ABOUT THIS EXERCISE – Return the records word for word. Any pictures in them are not part of the copy.

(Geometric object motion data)
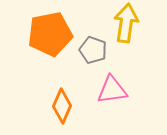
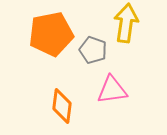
orange pentagon: moved 1 px right
orange diamond: rotated 16 degrees counterclockwise
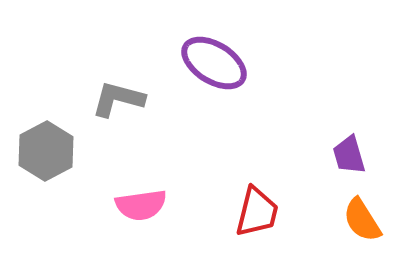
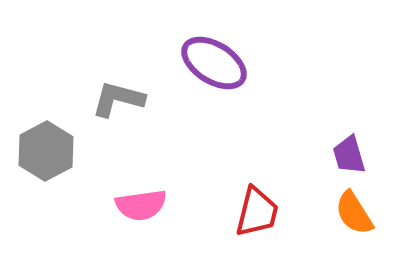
orange semicircle: moved 8 px left, 7 px up
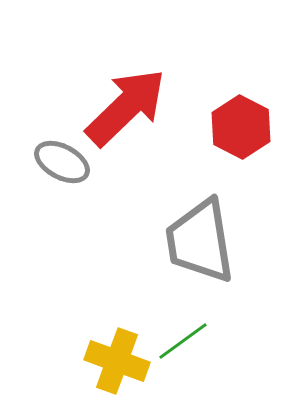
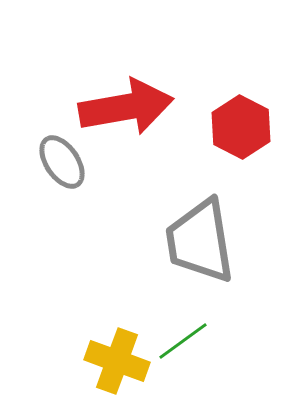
red arrow: rotated 34 degrees clockwise
gray ellipse: rotated 28 degrees clockwise
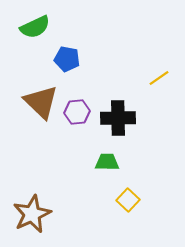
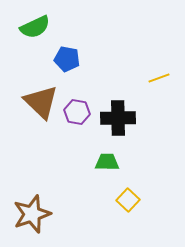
yellow line: rotated 15 degrees clockwise
purple hexagon: rotated 15 degrees clockwise
brown star: rotated 6 degrees clockwise
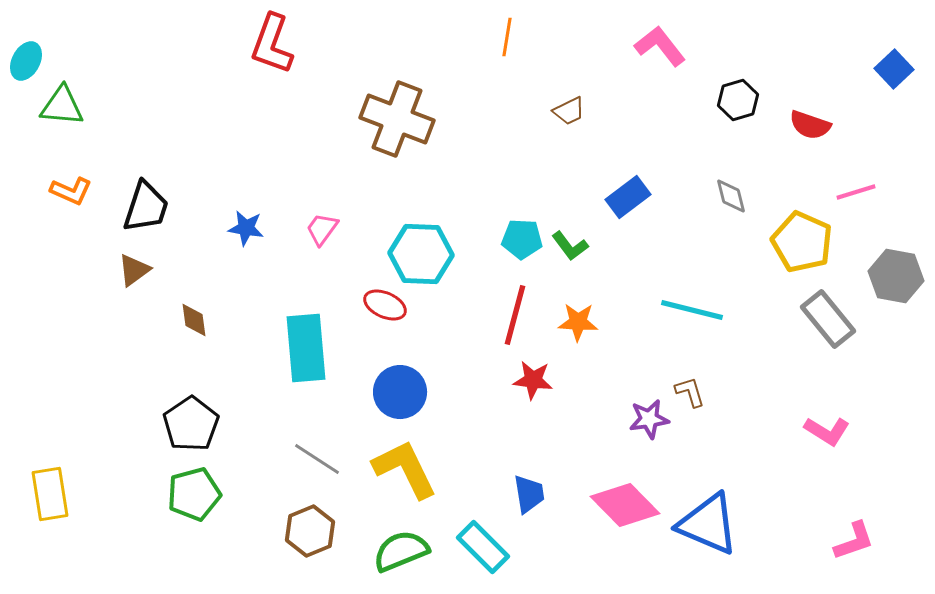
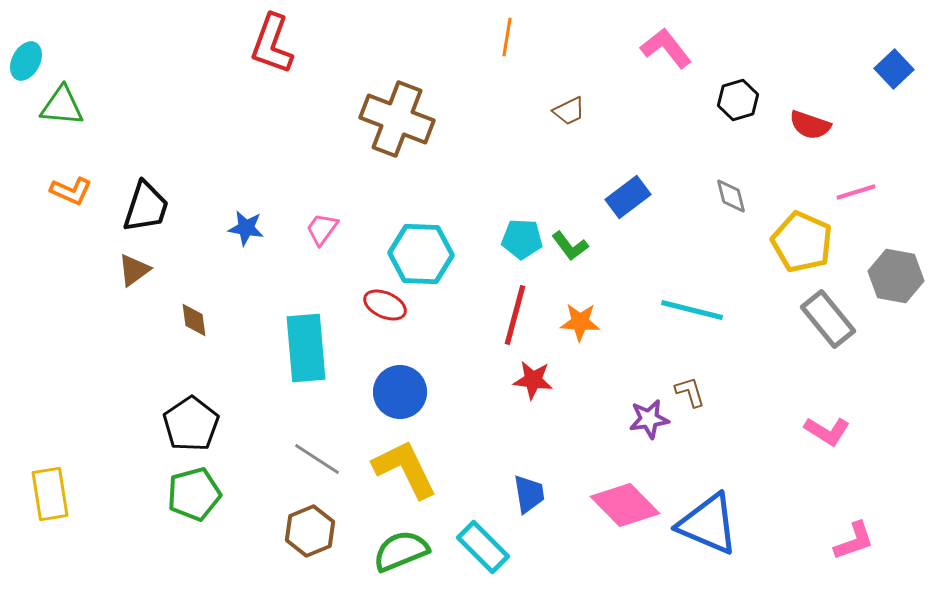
pink L-shape at (660, 46): moved 6 px right, 2 px down
orange star at (578, 322): moved 2 px right
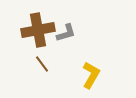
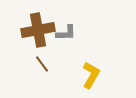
gray L-shape: rotated 15 degrees clockwise
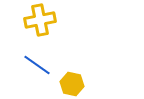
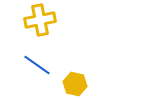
yellow hexagon: moved 3 px right
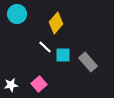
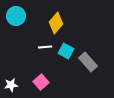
cyan circle: moved 1 px left, 2 px down
white line: rotated 48 degrees counterclockwise
cyan square: moved 3 px right, 4 px up; rotated 28 degrees clockwise
pink square: moved 2 px right, 2 px up
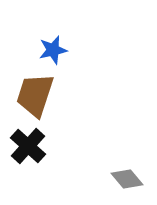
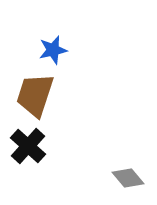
gray diamond: moved 1 px right, 1 px up
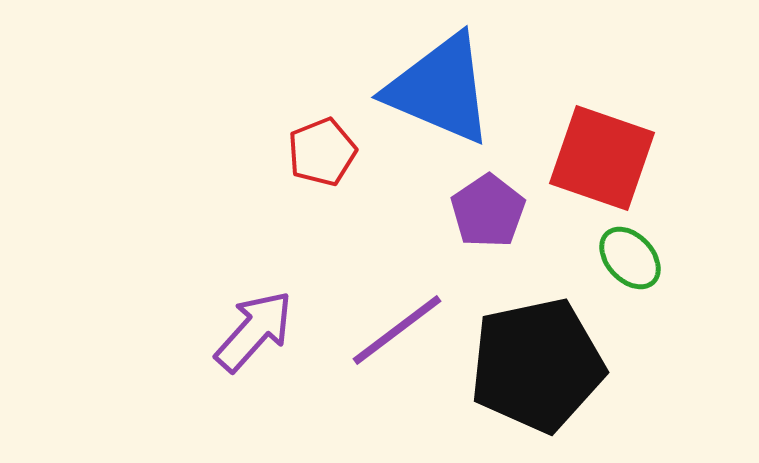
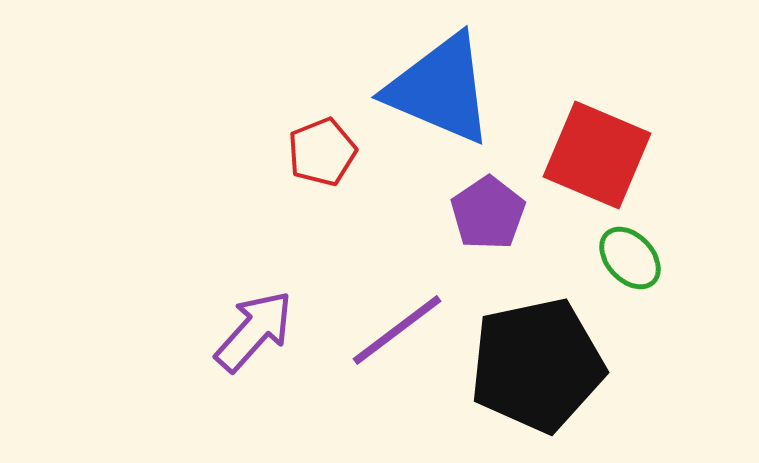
red square: moved 5 px left, 3 px up; rotated 4 degrees clockwise
purple pentagon: moved 2 px down
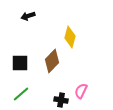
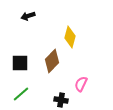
pink semicircle: moved 7 px up
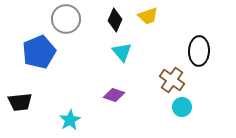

REPLY –
orange pentagon: moved 1 px right
orange diamond: rotated 16 degrees counterclockwise
orange semicircle: moved 8 px left, 7 px up
red arrow: rotated 34 degrees clockwise
gray ellipse: rotated 28 degrees clockwise
yellow line: rotated 15 degrees clockwise
purple hexagon: rotated 15 degrees clockwise
brown star: rotated 6 degrees clockwise
pink L-shape at (660, 46): moved 6 px right, 2 px down
orange star at (578, 322): moved 2 px right
gray L-shape: rotated 15 degrees clockwise
yellow hexagon: moved 3 px right
cyan circle: moved 1 px left, 2 px down
white line: rotated 48 degrees counterclockwise
cyan square: moved 3 px right, 4 px up; rotated 28 degrees clockwise
pink square: moved 2 px right, 2 px up
gray diamond: moved 1 px right, 1 px up
red square: moved 5 px left, 3 px up; rotated 4 degrees clockwise
purple pentagon: moved 2 px down
pink semicircle: moved 7 px up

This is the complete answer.